== Extracted entries ==

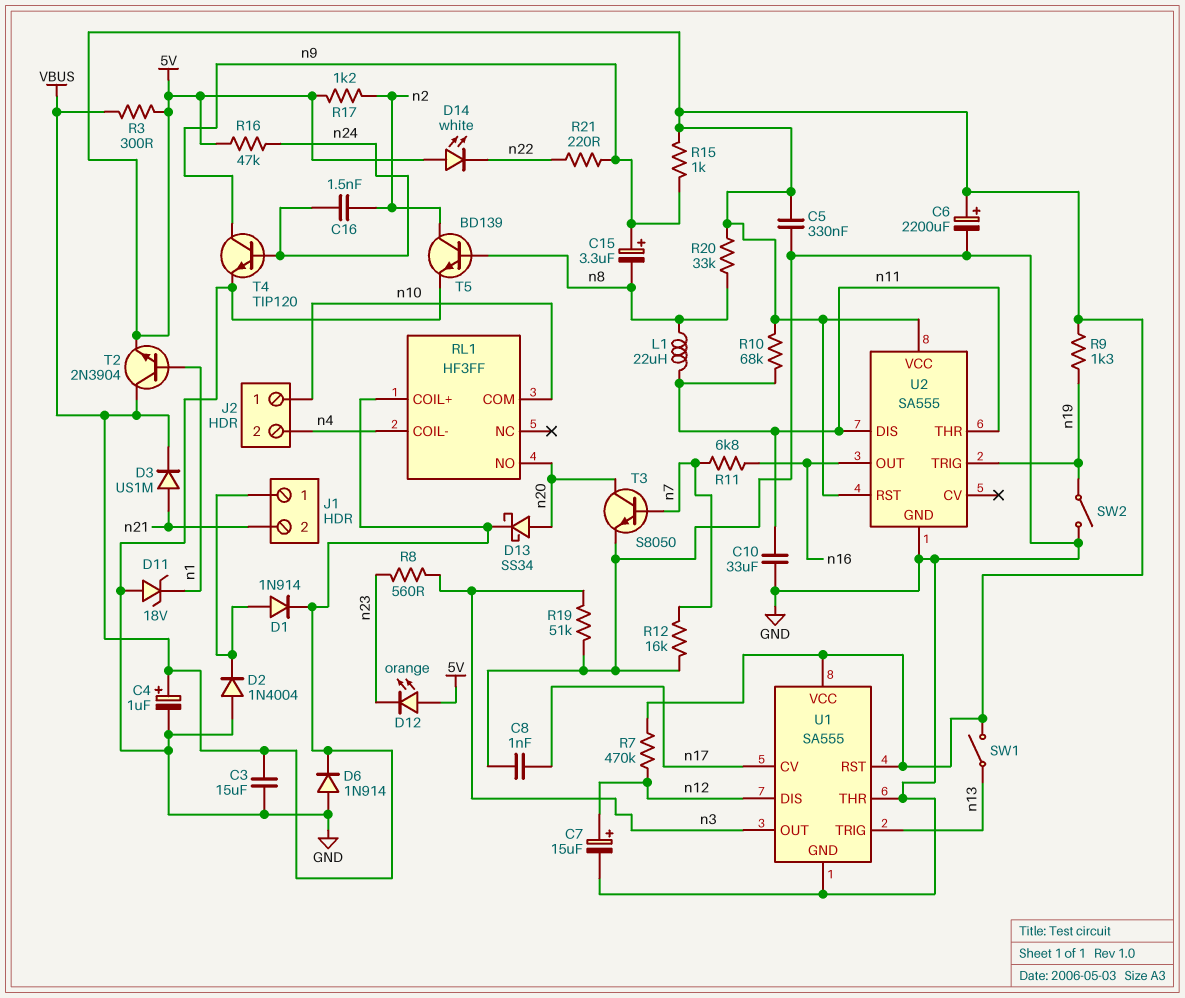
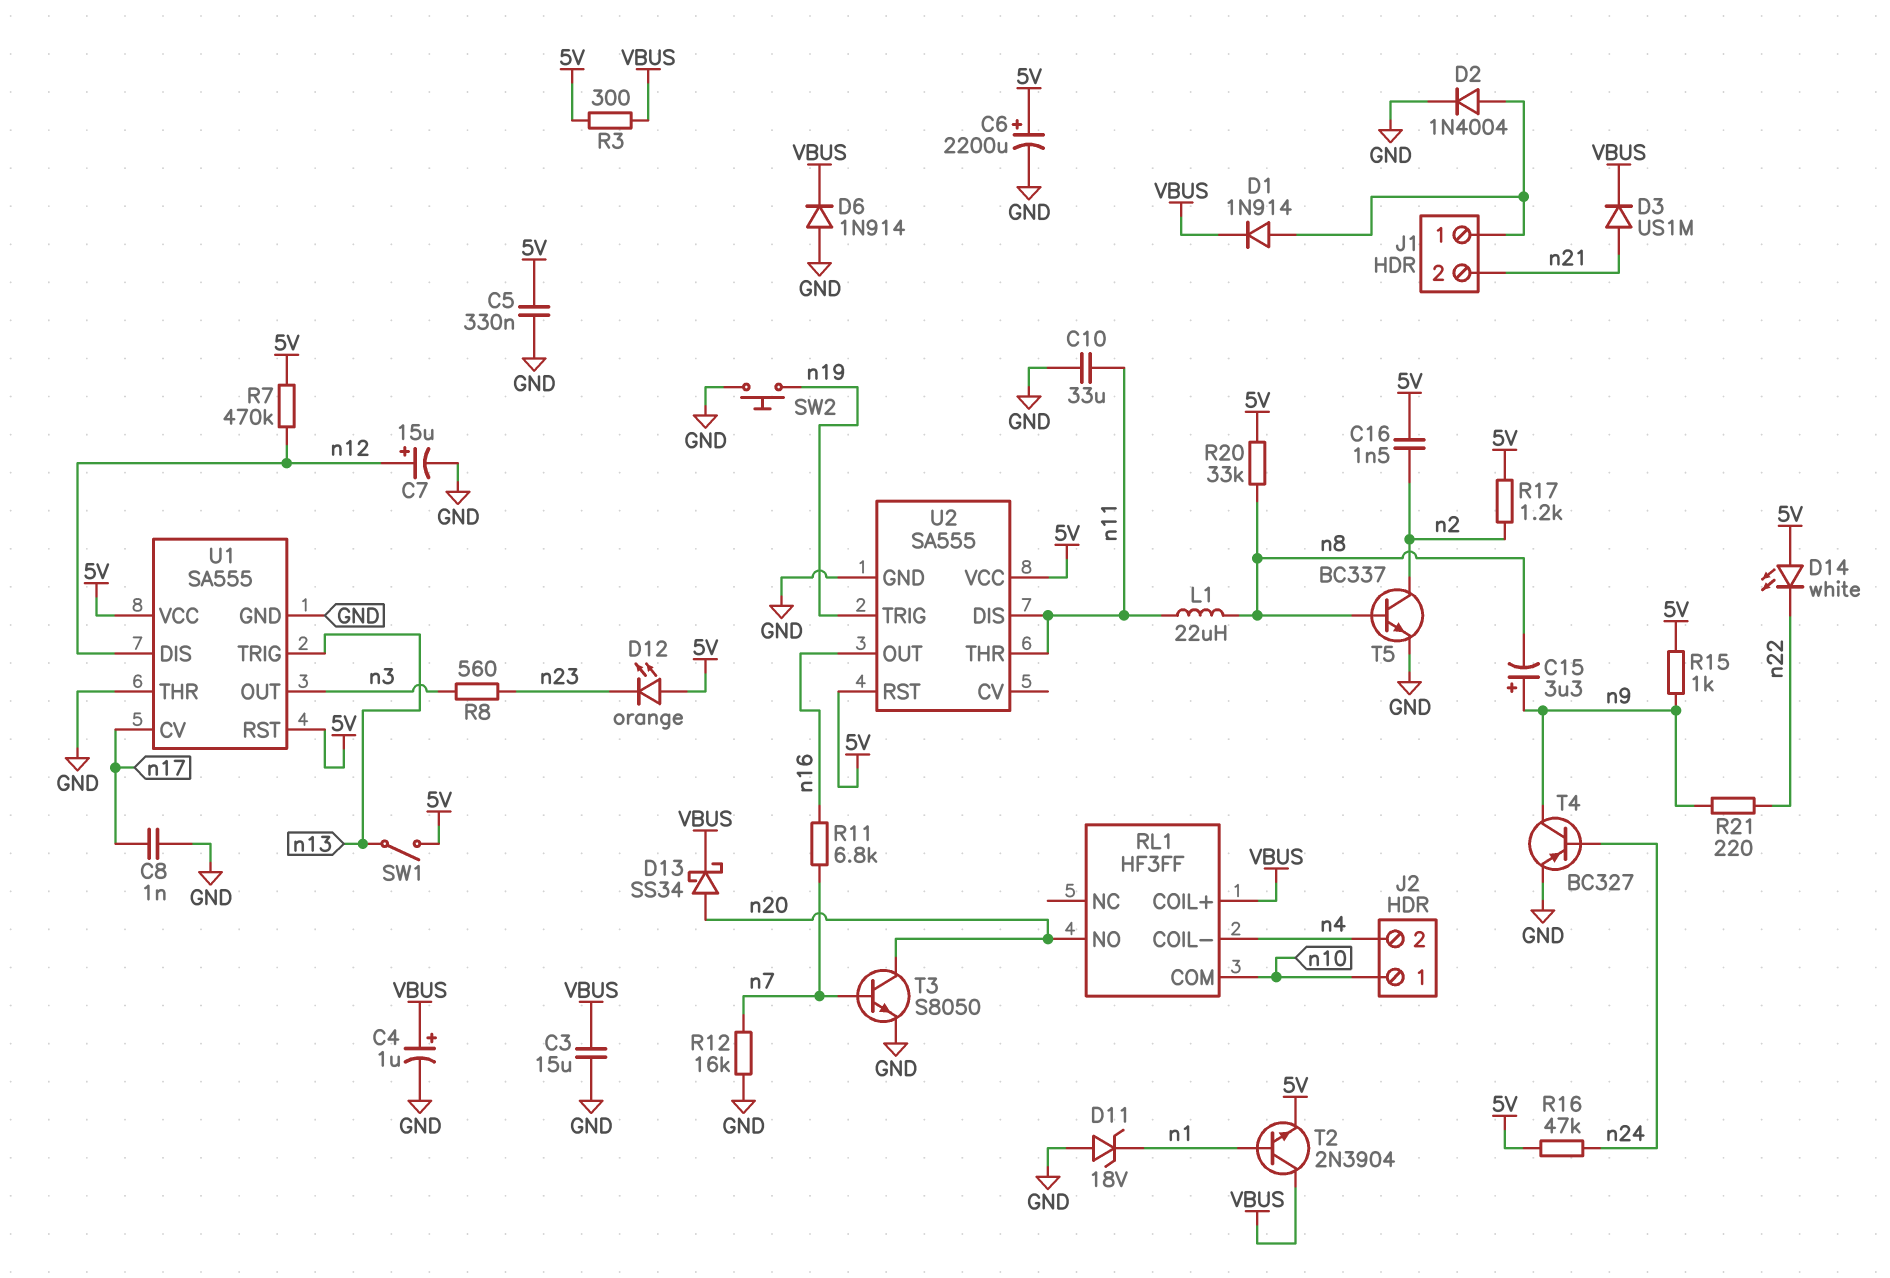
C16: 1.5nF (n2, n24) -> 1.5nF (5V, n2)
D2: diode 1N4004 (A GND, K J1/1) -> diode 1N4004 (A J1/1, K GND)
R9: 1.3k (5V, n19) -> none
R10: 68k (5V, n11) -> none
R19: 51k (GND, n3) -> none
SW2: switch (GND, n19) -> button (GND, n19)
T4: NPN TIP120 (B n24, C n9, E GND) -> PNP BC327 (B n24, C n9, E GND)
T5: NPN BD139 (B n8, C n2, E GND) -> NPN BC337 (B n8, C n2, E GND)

===
== Extracted entries ==

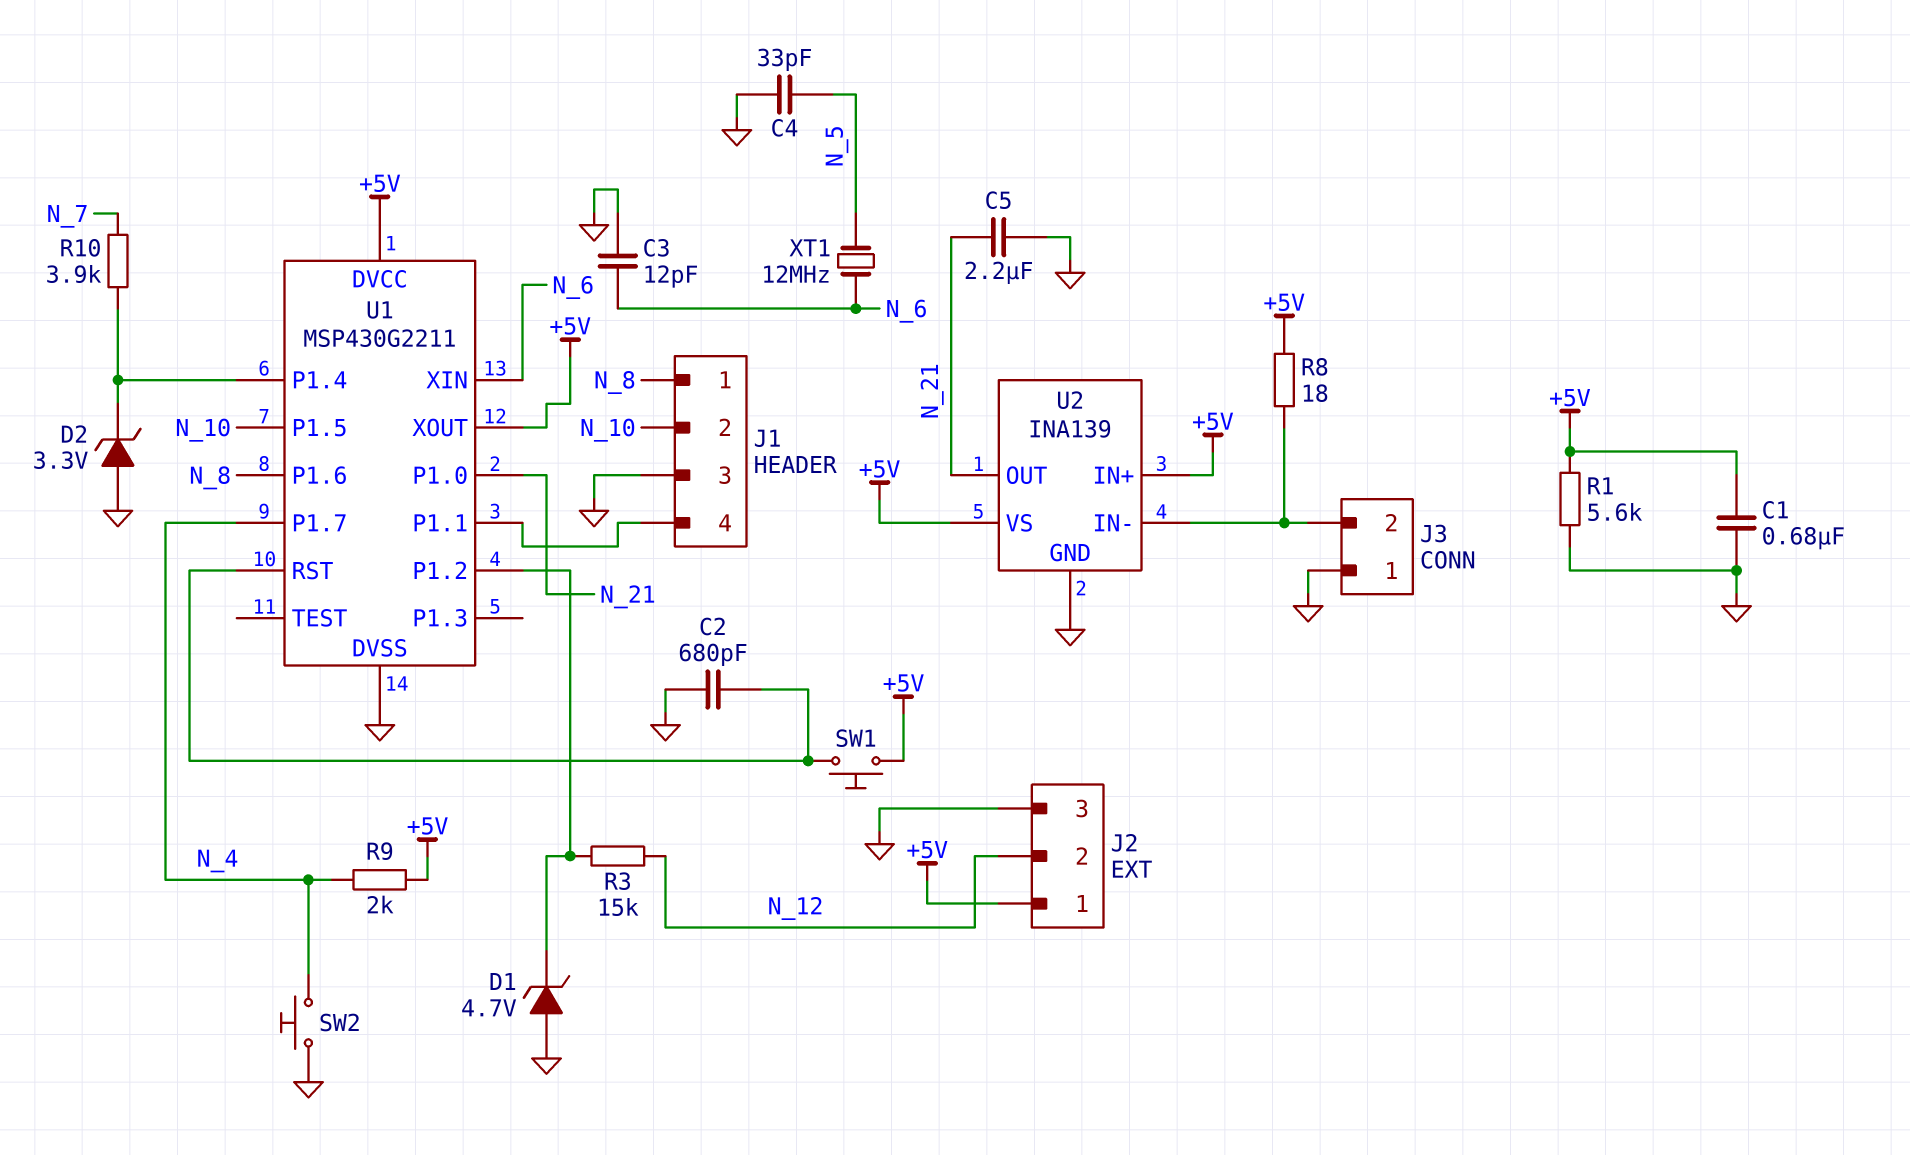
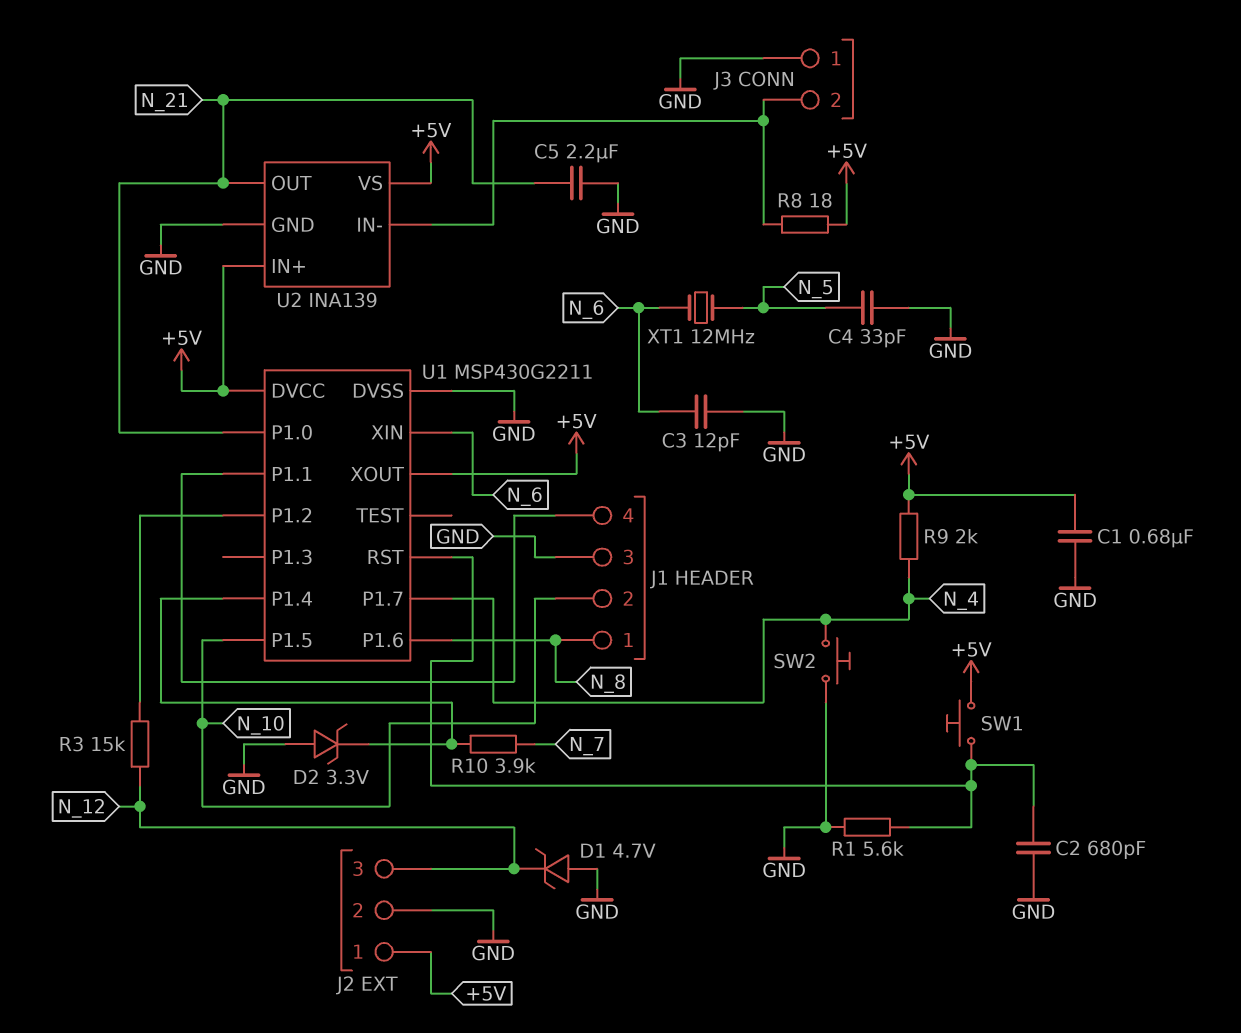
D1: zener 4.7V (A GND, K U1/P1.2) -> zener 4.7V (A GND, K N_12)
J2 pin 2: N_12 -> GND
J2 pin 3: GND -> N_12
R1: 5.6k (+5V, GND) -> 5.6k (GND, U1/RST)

===

- **Required action**
A verbatim transcription is needed of the lines above, starting at the line with "T4: NPN TIP120" and ending at the line with "T5: NPN BD139", both included, and of nothing else.

- **Response to this exercise**
T4: NPN TIP120 (B n24, C n9, E GND) -> PNP BC327 (B n24, C n9, E GND)
T5: NPN BD139 (B n8, C n2, E GND) -> NPN BC337 (B n8, C n2, E GND)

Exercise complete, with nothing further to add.